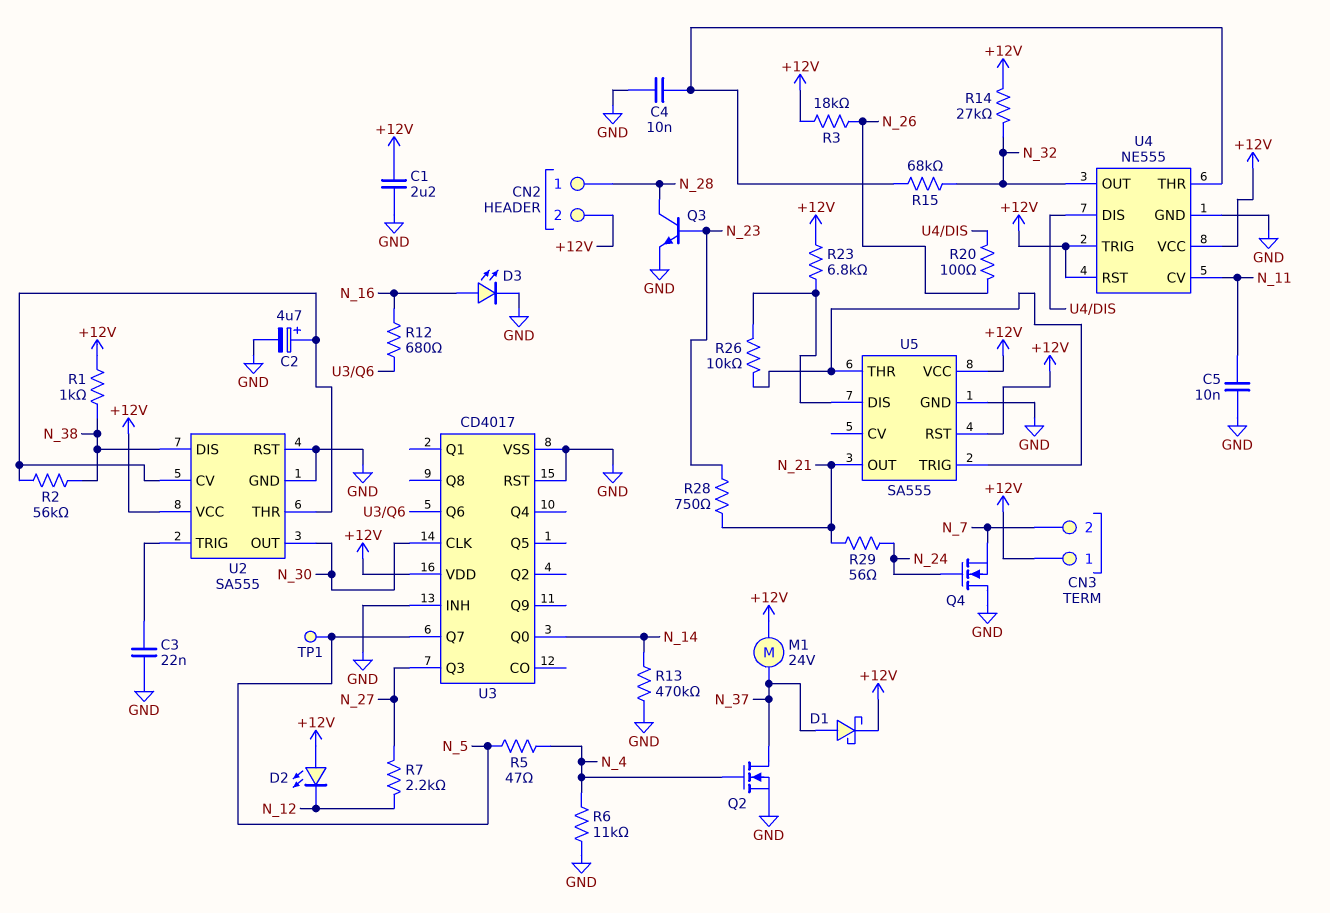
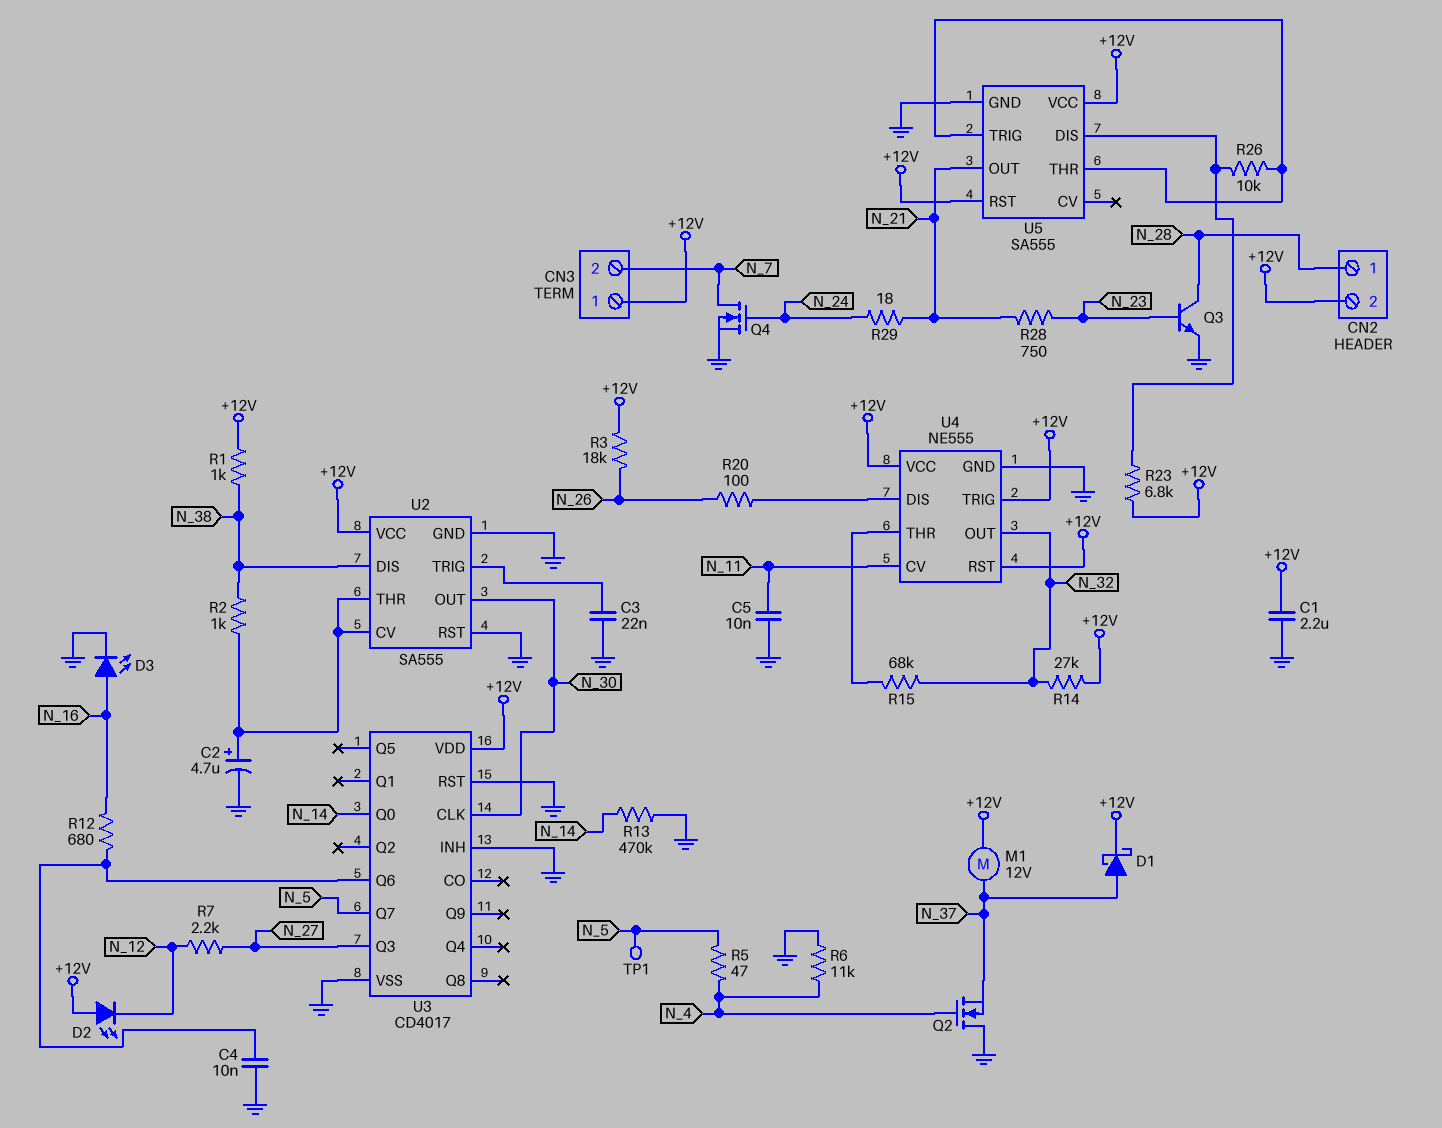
C4: 10nF (GND, U4/THR) -> 10nF (GND, U3/Q6)
M1: motor 24V (+12V, N_37) -> motor 12V (+12V, N_37)
Q2: NMOS (G N_4, D N_37, S GND) -> NMOS (G N_4, D GND, S N_37)
Q4: NMOS (G N_24, D GND, S N_7) -> NMOS (G N_24, D N_7, S GND)
R2: 56k (N_38, U2/CV) -> 1k (N_38, U2/CV)
R29: 56 (N_21, N_24) -> 18 (N_21, N_24)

Work item
Across all the entries, count the lines that contain "NMOS", and state nothing but the total.

Reply
2